Segment Start: DATA EXTRACTS
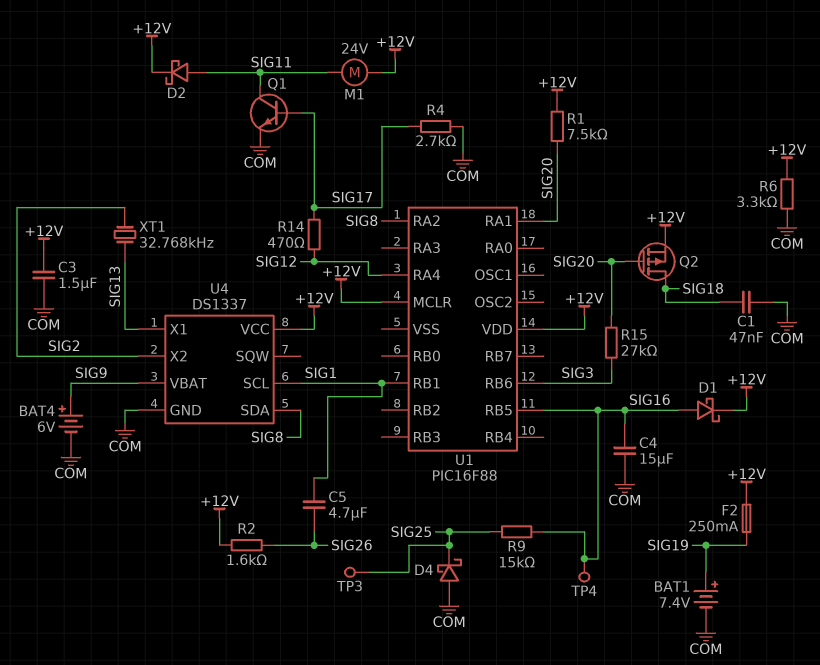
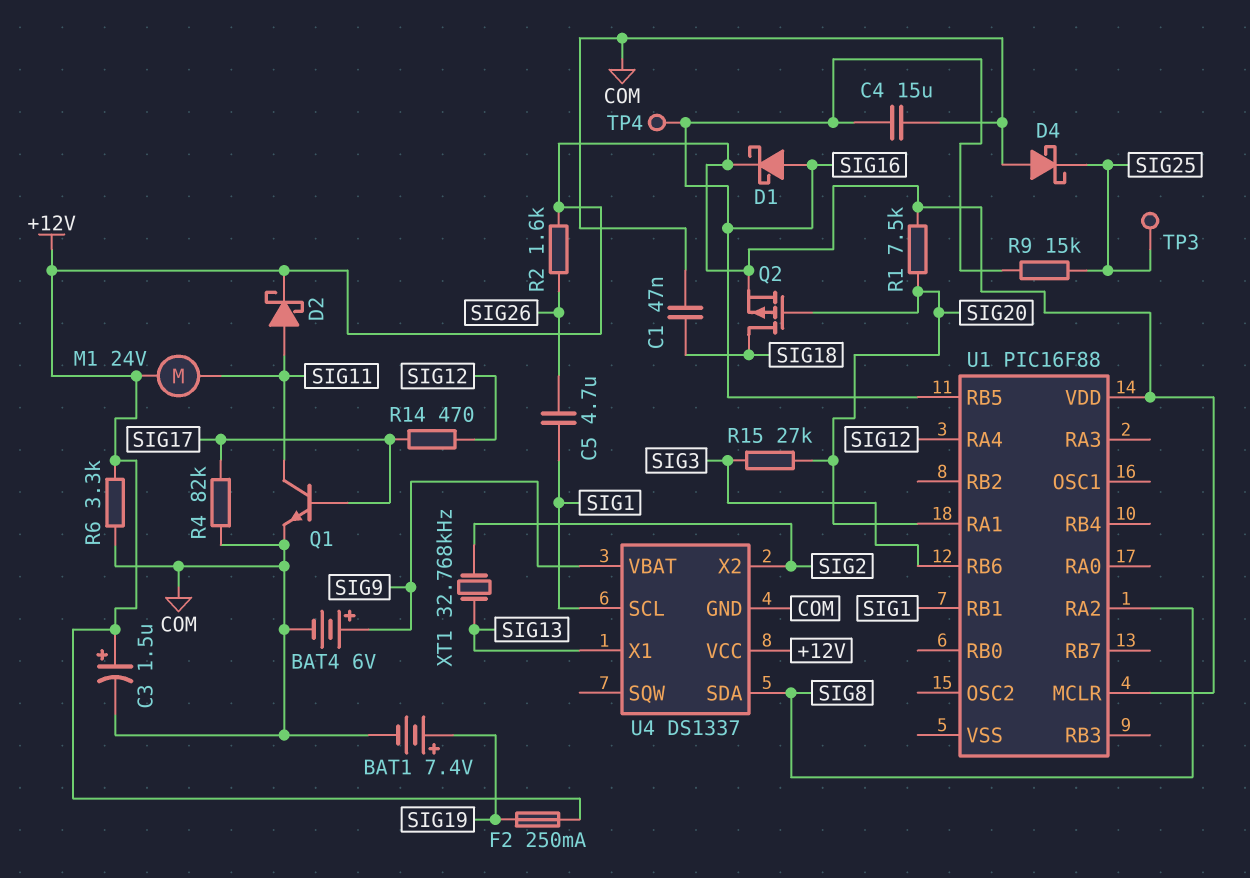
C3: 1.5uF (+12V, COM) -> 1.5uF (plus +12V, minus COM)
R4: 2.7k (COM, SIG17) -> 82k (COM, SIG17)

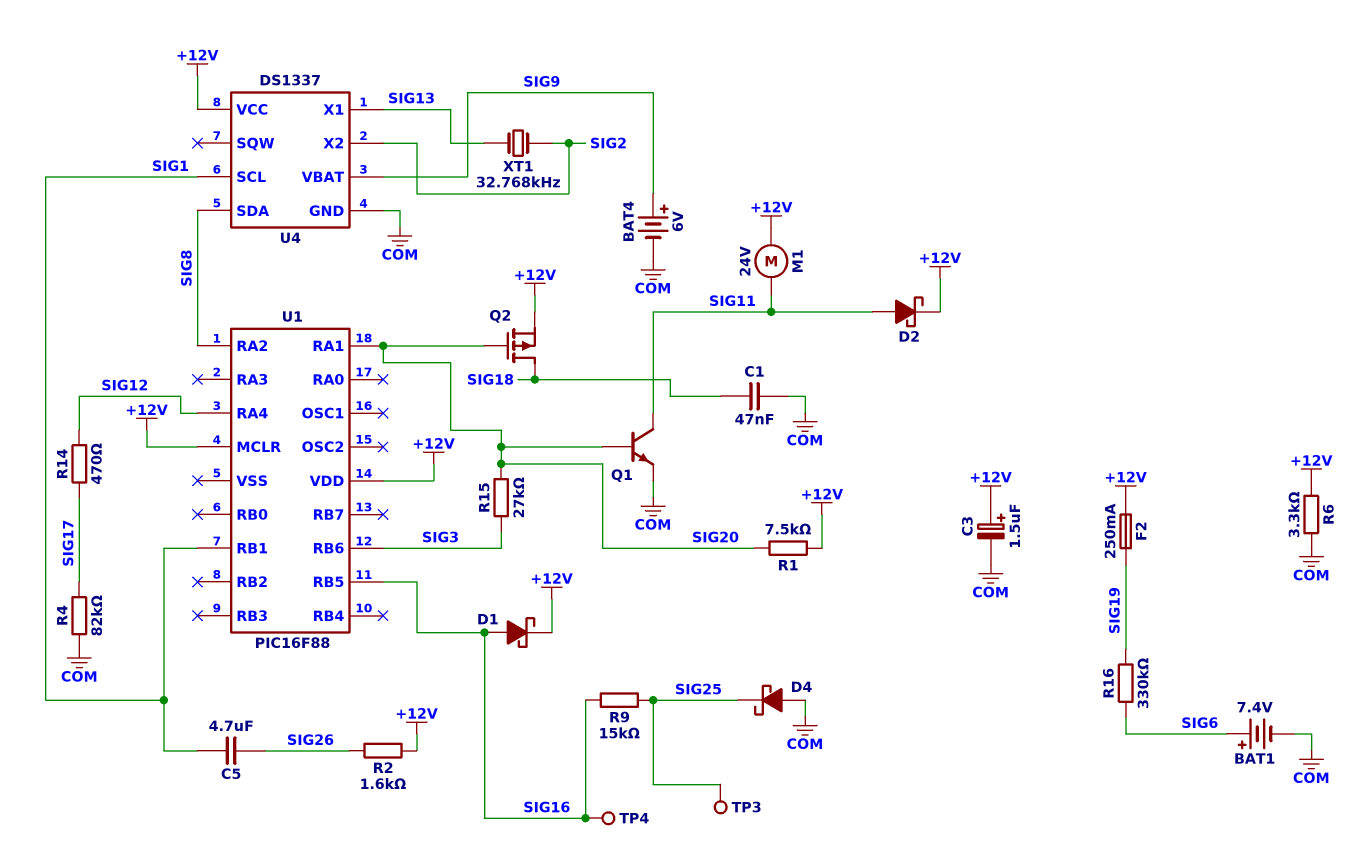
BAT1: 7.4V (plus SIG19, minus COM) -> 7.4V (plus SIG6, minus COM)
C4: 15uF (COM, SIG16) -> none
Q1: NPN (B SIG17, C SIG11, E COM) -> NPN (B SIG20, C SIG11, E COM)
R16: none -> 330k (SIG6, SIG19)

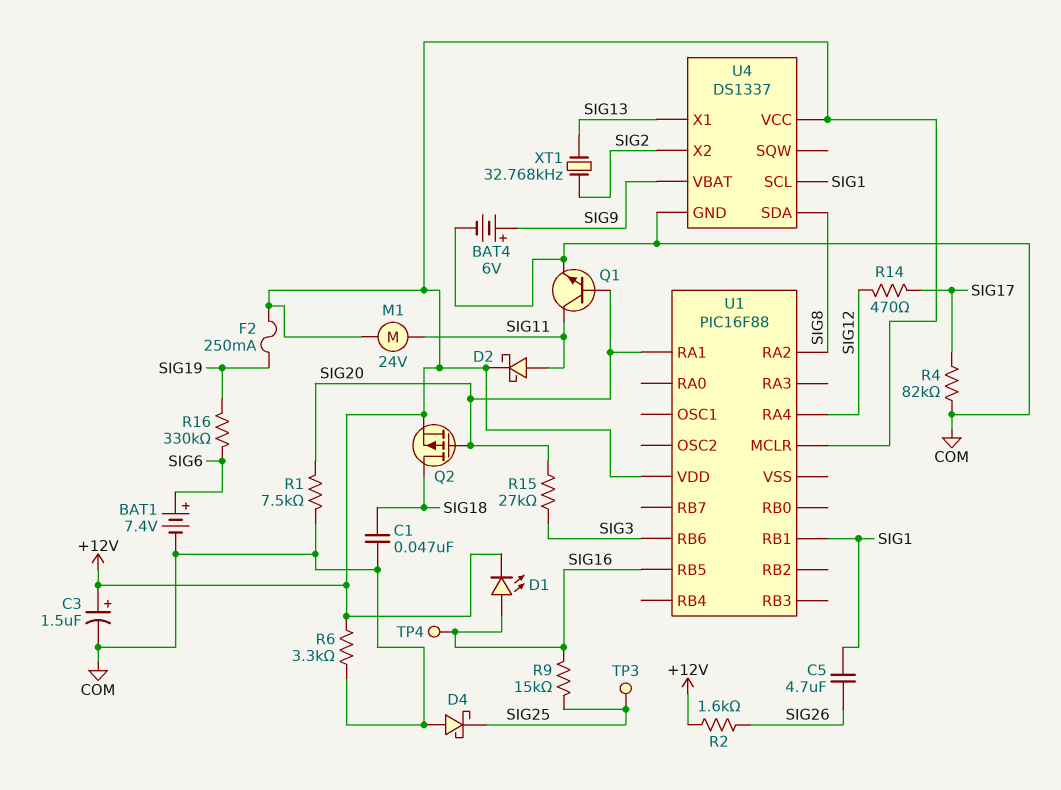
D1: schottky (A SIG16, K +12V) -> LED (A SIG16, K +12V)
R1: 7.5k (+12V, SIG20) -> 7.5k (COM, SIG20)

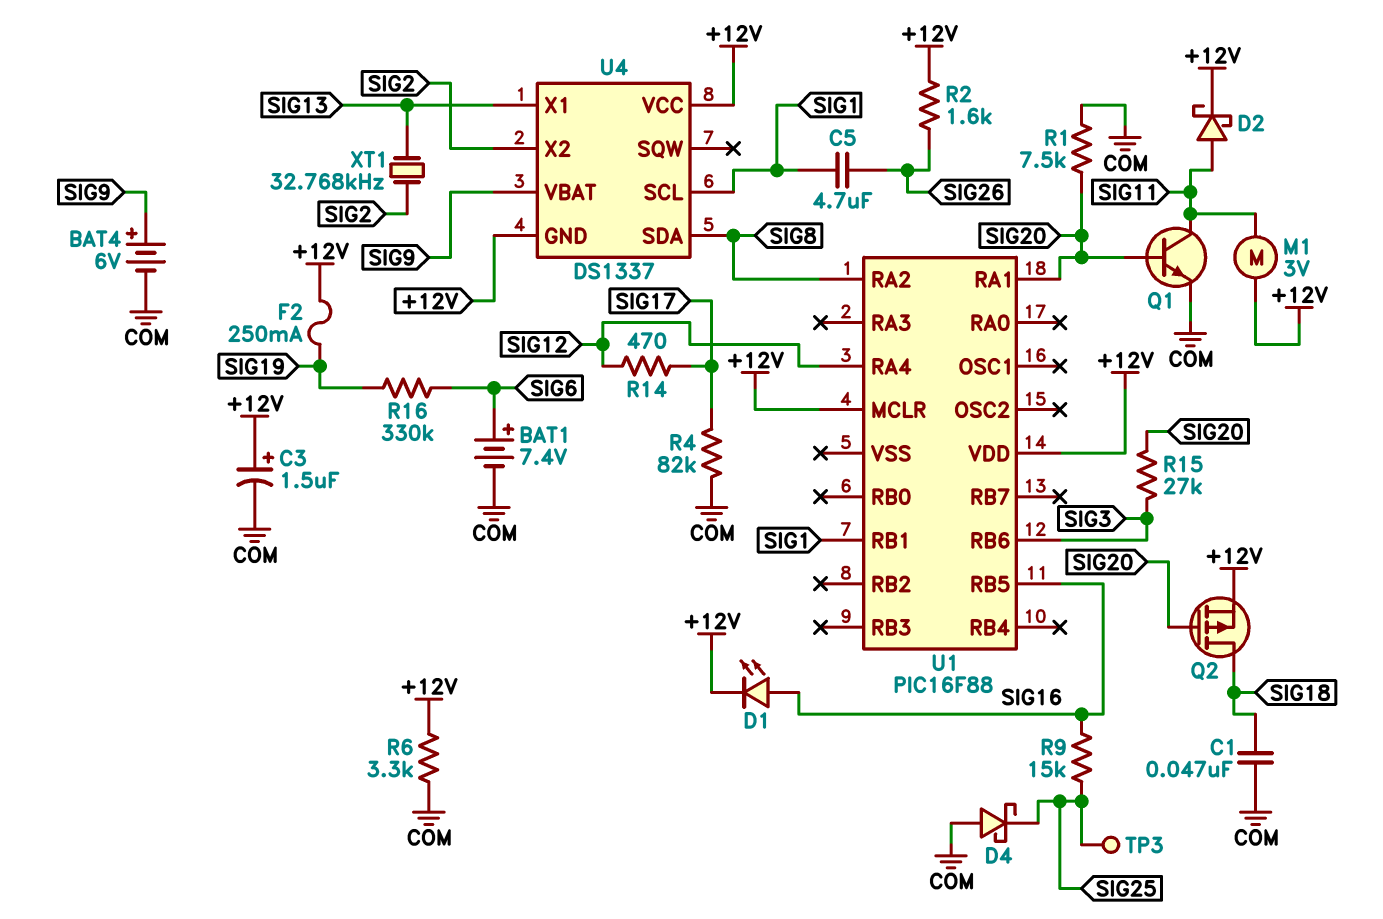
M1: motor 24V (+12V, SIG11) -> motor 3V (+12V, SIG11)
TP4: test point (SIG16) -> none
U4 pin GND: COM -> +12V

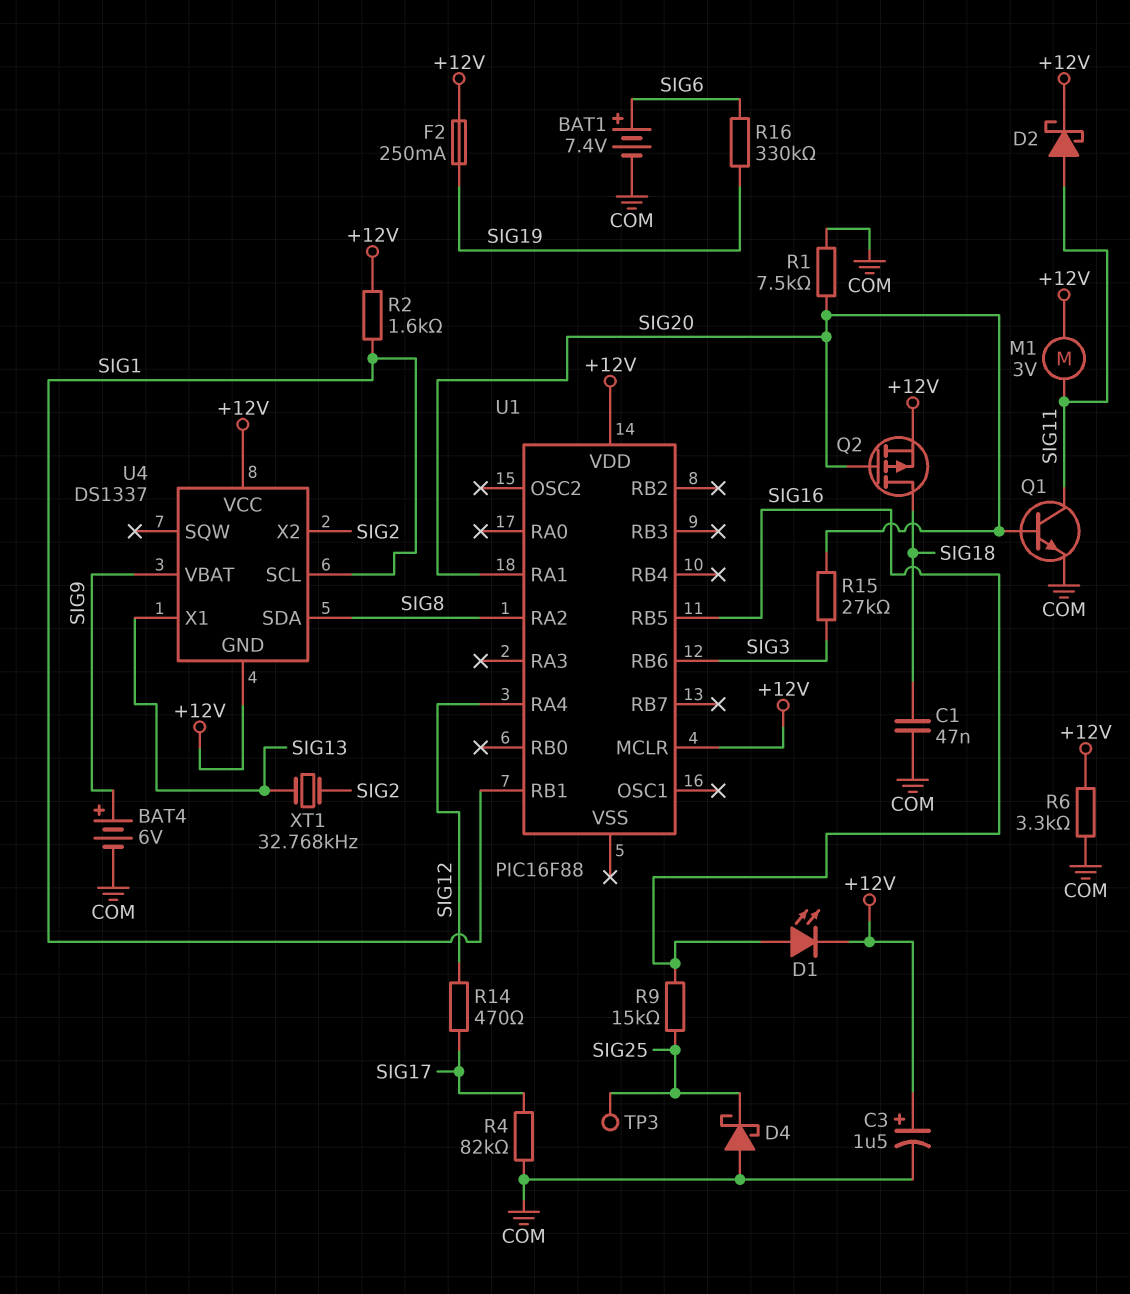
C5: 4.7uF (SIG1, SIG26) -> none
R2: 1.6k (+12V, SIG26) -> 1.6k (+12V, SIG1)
Segment End: DATA EXTRACTS
▶ [TASK BRIEF]: Leaving the pictures aside, output each entry above exactly as written.

▶ [WRITTEN RESPONSE]:
C3: 1.5uF (+12V, COM) -> 1.5uF (plus +12V, minus COM)
R4: 2.7k (COM, SIG17) -> 82k (COM, SIG17)

BAT1: 7.4V (plus SIG19, minus COM) -> 7.4V (plus SIG6, minus COM)
C4: 15uF (COM, SIG16) -> none
Q1: NPN (B SIG17, C SIG11, E COM) -> NPN (B SIG20, C SIG11, E COM)
R16: none -> 330k (SIG6, SIG19)

D1: schottky (A SIG16, K +12V) -> LED (A SIG16, K +12V)
R1: 7.5k (+12V, SIG20) -> 7.5k (COM, SIG20)

M1: motor 24V (+12V, SIG11) -> motor 3V (+12V, SIG11)
TP4: test point (SIG16) -> none
U4 pin GND: COM -> +12V

C5: 4.7uF (SIG1, SIG26) -> none
R2: 1.6k (+12V, SIG26) -> 1.6k (+12V, SIG1)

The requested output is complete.